▶ YOUR GOAL
Please output every entry below exactly as written, leaving out any pictures.

▼▼▼

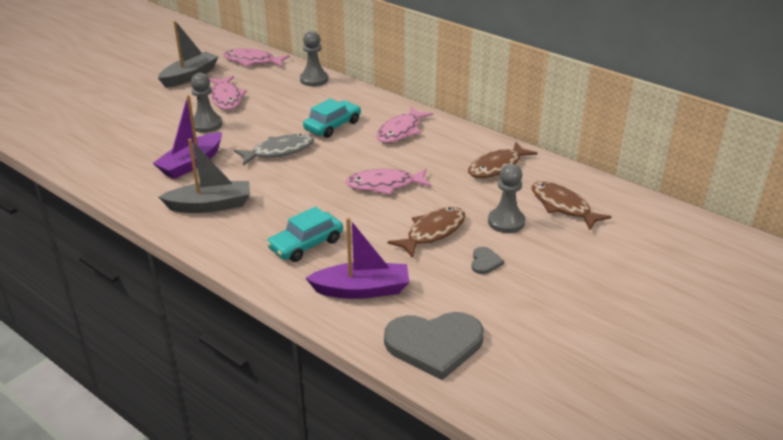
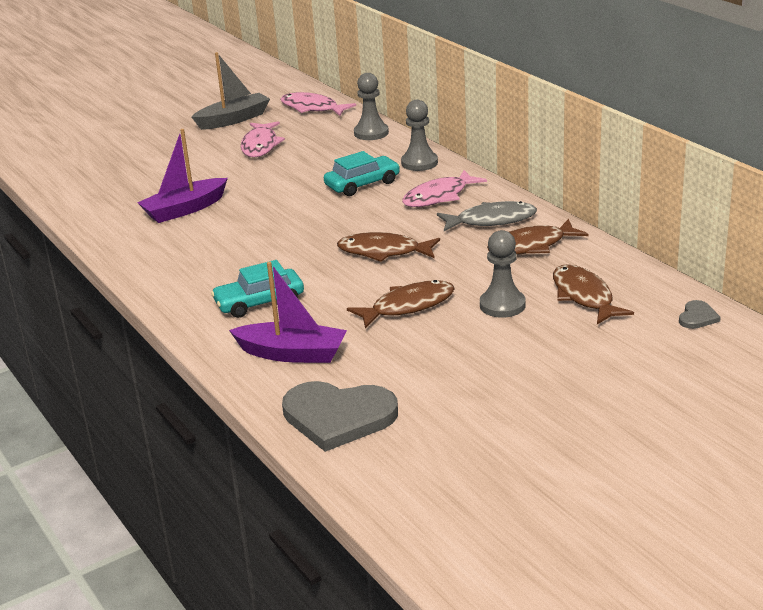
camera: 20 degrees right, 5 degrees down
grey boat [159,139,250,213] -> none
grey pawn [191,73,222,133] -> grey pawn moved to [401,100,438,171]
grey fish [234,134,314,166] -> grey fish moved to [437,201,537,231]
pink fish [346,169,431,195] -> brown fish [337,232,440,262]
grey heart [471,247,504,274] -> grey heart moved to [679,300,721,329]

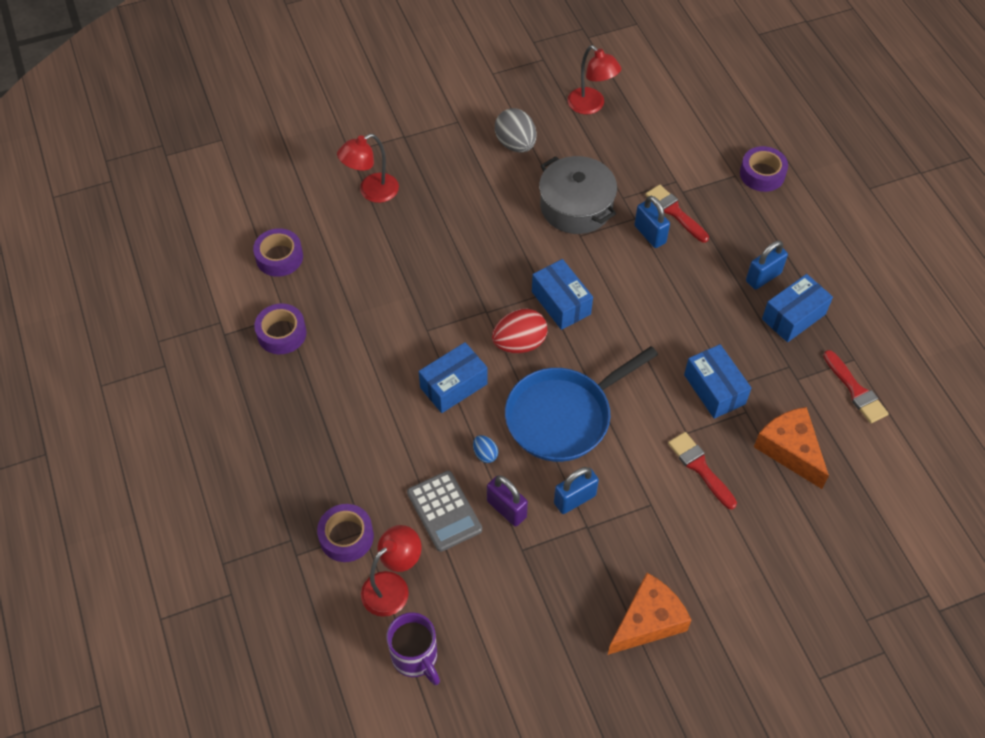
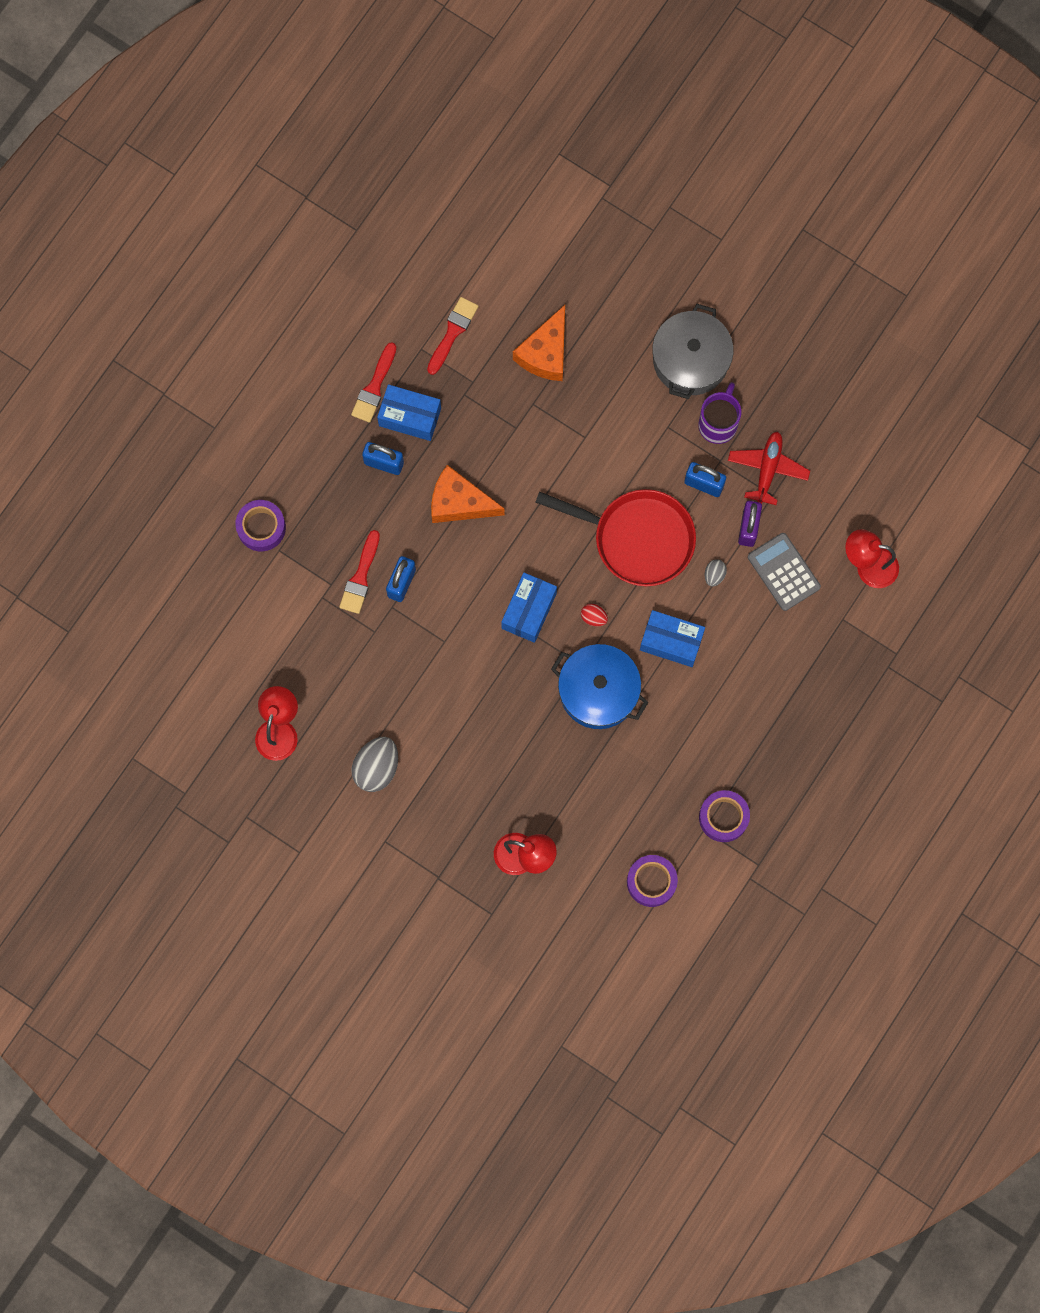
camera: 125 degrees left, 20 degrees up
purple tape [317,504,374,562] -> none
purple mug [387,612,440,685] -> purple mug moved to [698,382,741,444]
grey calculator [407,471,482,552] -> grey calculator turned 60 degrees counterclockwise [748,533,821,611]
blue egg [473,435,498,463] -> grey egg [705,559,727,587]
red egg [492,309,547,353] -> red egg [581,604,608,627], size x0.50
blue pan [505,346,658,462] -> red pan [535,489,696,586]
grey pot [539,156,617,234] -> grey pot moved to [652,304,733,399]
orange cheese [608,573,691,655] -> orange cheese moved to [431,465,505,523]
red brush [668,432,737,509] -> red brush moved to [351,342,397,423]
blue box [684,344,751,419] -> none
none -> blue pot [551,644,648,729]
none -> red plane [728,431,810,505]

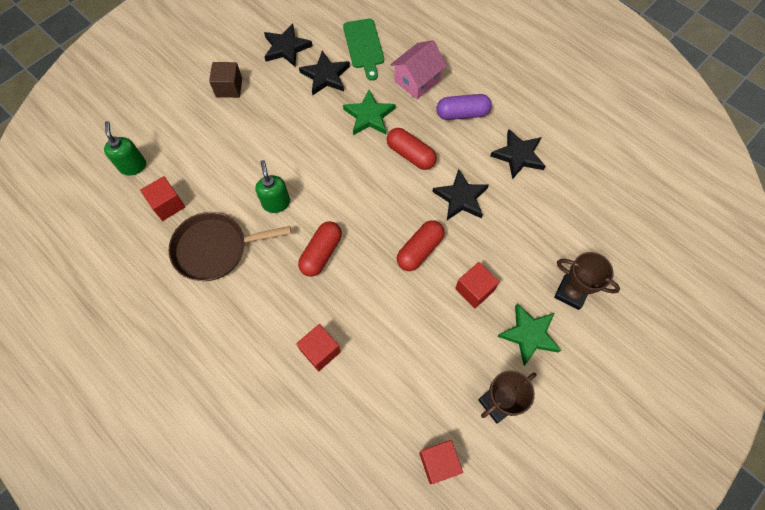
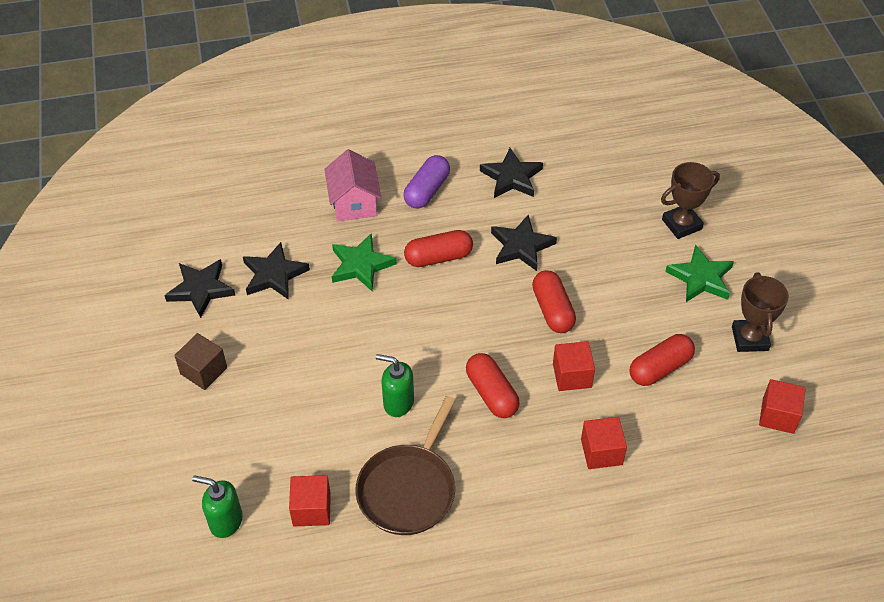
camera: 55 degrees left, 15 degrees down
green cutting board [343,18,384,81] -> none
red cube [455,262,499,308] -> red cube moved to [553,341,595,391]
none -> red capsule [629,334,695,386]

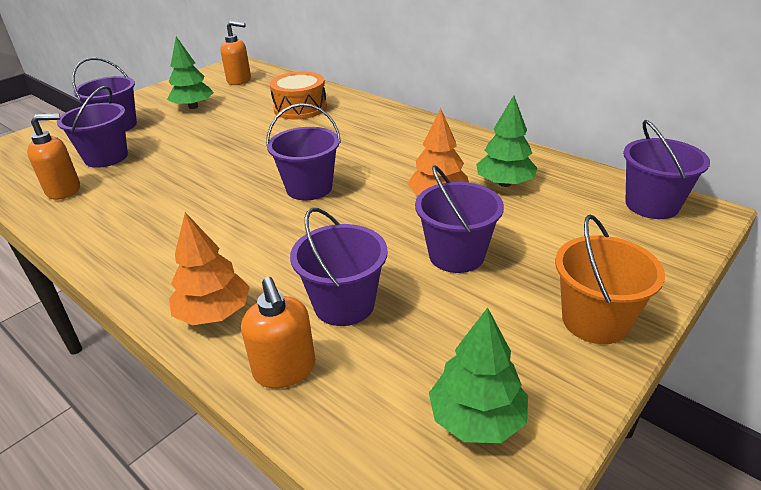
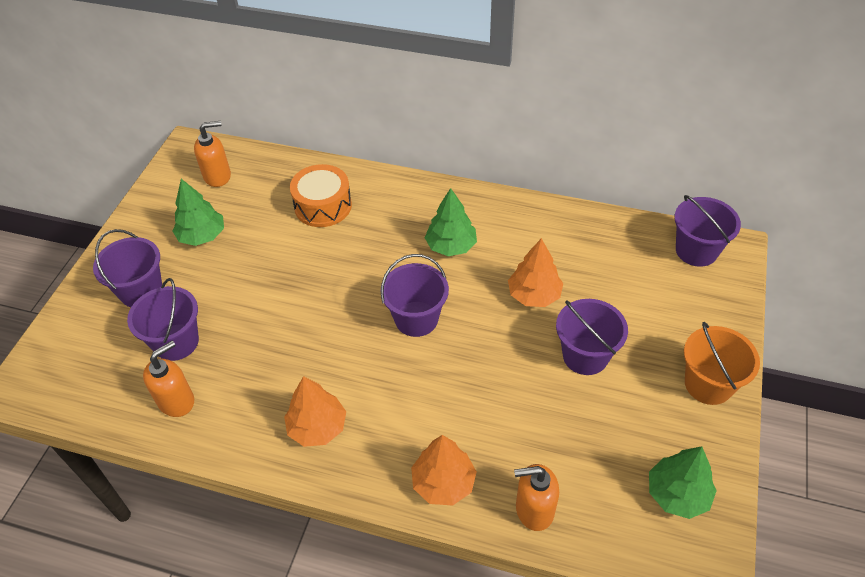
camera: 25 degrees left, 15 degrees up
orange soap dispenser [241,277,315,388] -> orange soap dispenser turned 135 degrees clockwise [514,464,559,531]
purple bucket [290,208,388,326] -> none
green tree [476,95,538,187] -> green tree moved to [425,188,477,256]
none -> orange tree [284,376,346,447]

▲▲▲

▶ EXERCISE RESPONSE
camera: 20 degrees right, 5 degrees down
grey boat [159,139,250,213] -> none
grey pawn [191,73,222,133] -> grey pawn moved to [401,100,438,171]
grey fish [234,134,314,166] -> grey fish moved to [437,201,537,231]
pink fish [346,169,431,195] -> brown fish [337,232,440,262]
grey heart [471,247,504,274] -> grey heart moved to [679,300,721,329]

camera: 125 degrees left, 20 degrees up
purple tape [317,504,374,562] -> none
purple mug [387,612,440,685] -> purple mug moved to [698,382,741,444]
grey calculator [407,471,482,552] -> grey calculator turned 60 degrees counterclockwise [748,533,821,611]
blue egg [473,435,498,463] -> grey egg [705,559,727,587]
red egg [492,309,547,353] -> red egg [581,604,608,627], size x0.50
blue pan [505,346,658,462] -> red pan [535,489,696,586]
grey pot [539,156,617,234] -> grey pot moved to [652,304,733,399]
orange cheese [608,573,691,655] -> orange cheese moved to [431,465,505,523]
red brush [668,432,737,509] -> red brush moved to [351,342,397,423]
blue box [684,344,751,419] -> none
none -> blue pot [551,644,648,729]
none -> red plane [728,431,810,505]

camera: 55 degrees left, 15 degrees down
green cutting board [343,18,384,81] -> none
red cube [455,262,499,308] -> red cube moved to [553,341,595,391]
none -> red capsule [629,334,695,386]

camera: 25 degrees left, 15 degrees up
orange soap dispenser [241,277,315,388] -> orange soap dispenser turned 135 degrees clockwise [514,464,559,531]
purple bucket [290,208,388,326] -> none
green tree [476,95,538,187] -> green tree moved to [425,188,477,256]
none -> orange tree [284,376,346,447]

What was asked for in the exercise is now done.